(Beginning of INFORMATION SHOWN)

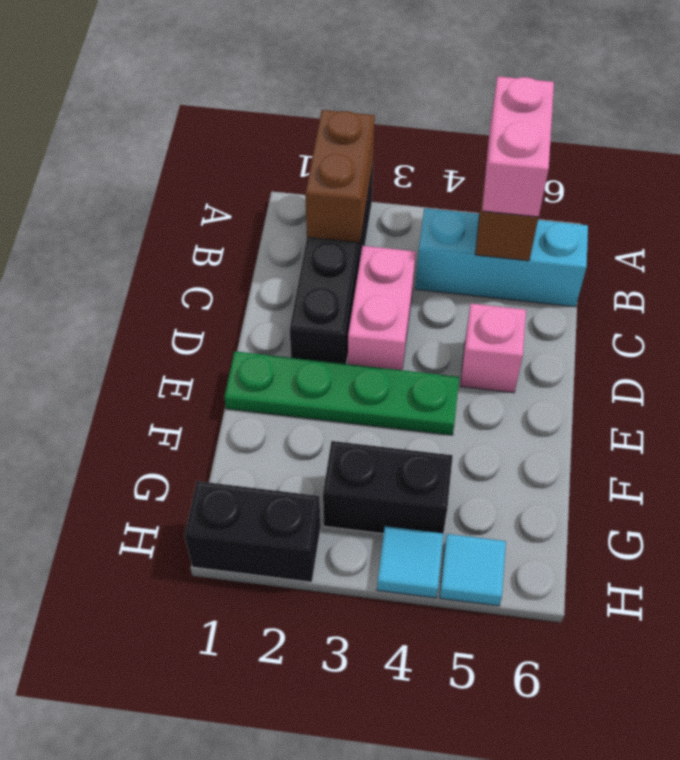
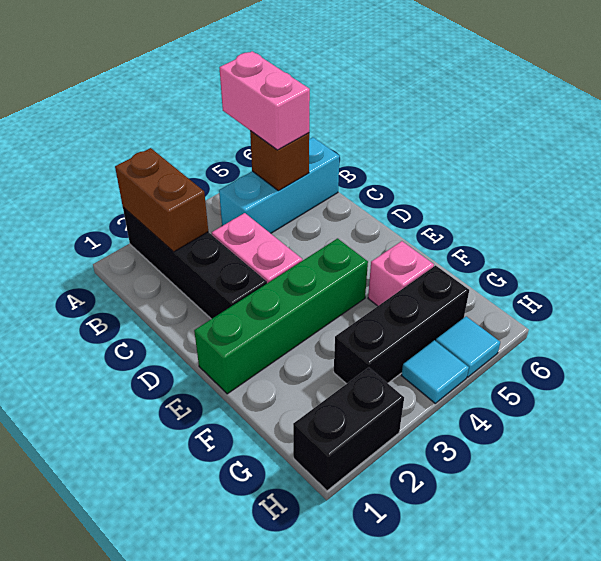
pink brick D5 level 1 -> pink brick F5 level 1
green plate E1:E4 level 1 -> green brick E1:E4 level 1
black brick G3:G4 level 1 -> black brick G3:G5 level 1

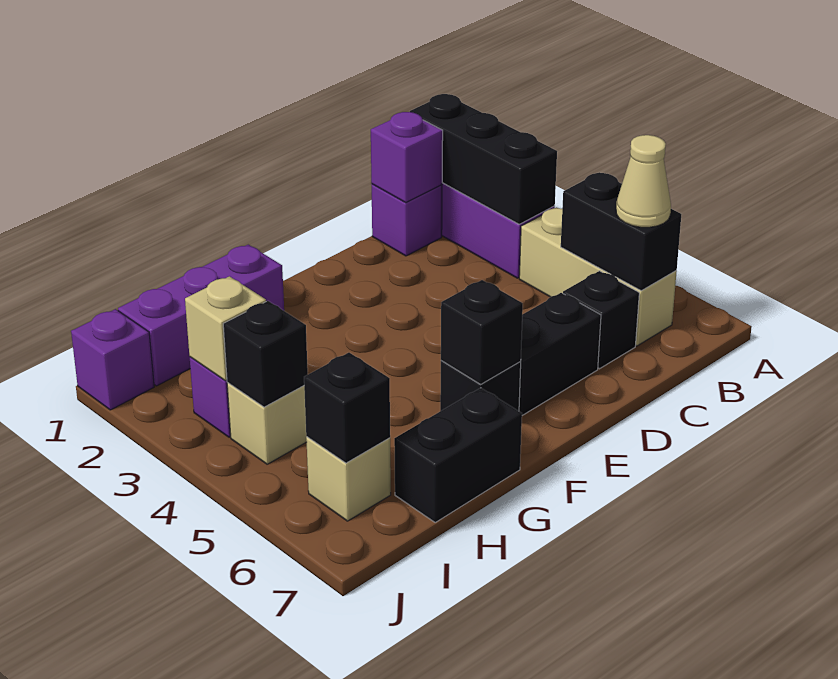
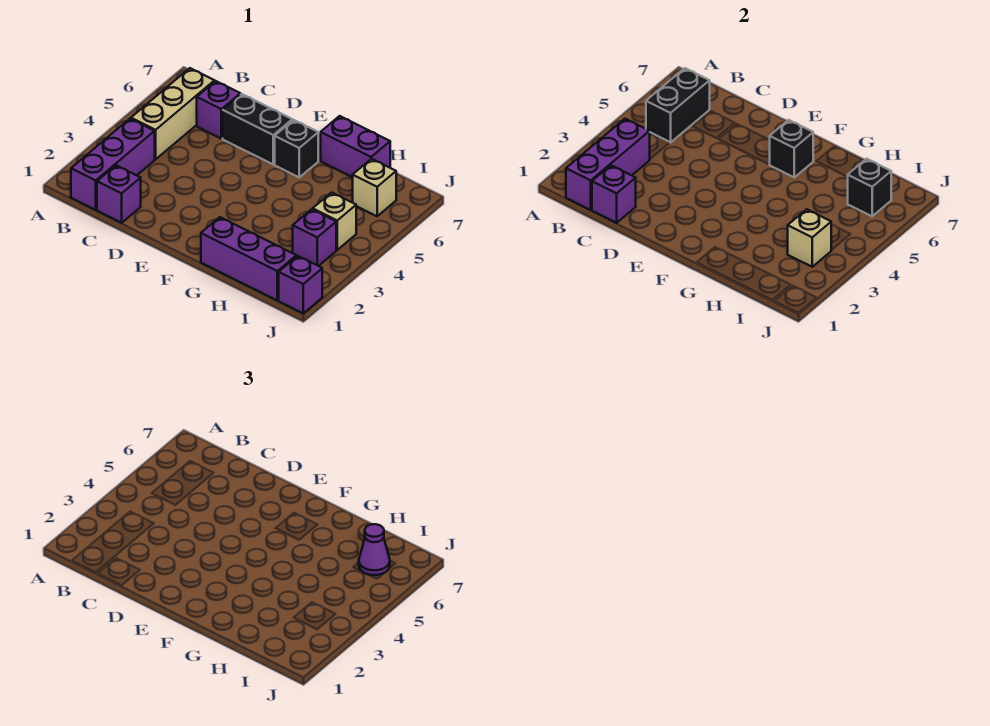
black brick B1:B3 level 2 -> purple brick B1:B3 level 2
tan cone B6 level 3 -> none
black brick C6 level 1 -> purple brick C6 level 1
black brick G7:H7 level 1 -> purple brick G7:H7 level 1
black brick I4 level 2 -> none
none -> purple cone I6 level 3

(End of INFORMATION SHOWN)

EXERCISE:
All records above must be output exactly as they stand, excluding pictures.

YOUR SOLUTION:
pink brick D5 level 1 -> pink brick F5 level 1
green plate E1:E4 level 1 -> green brick E1:E4 level 1
black brick G3:G4 level 1 -> black brick G3:G5 level 1

black brick B1:B3 level 2 -> purple brick B1:B3 level 2
tan cone B6 level 3 -> none
black brick C6 level 1 -> purple brick C6 level 1
black brick G7:H7 level 1 -> purple brick G7:H7 level 1
black brick I4 level 2 -> none
none -> purple cone I6 level 3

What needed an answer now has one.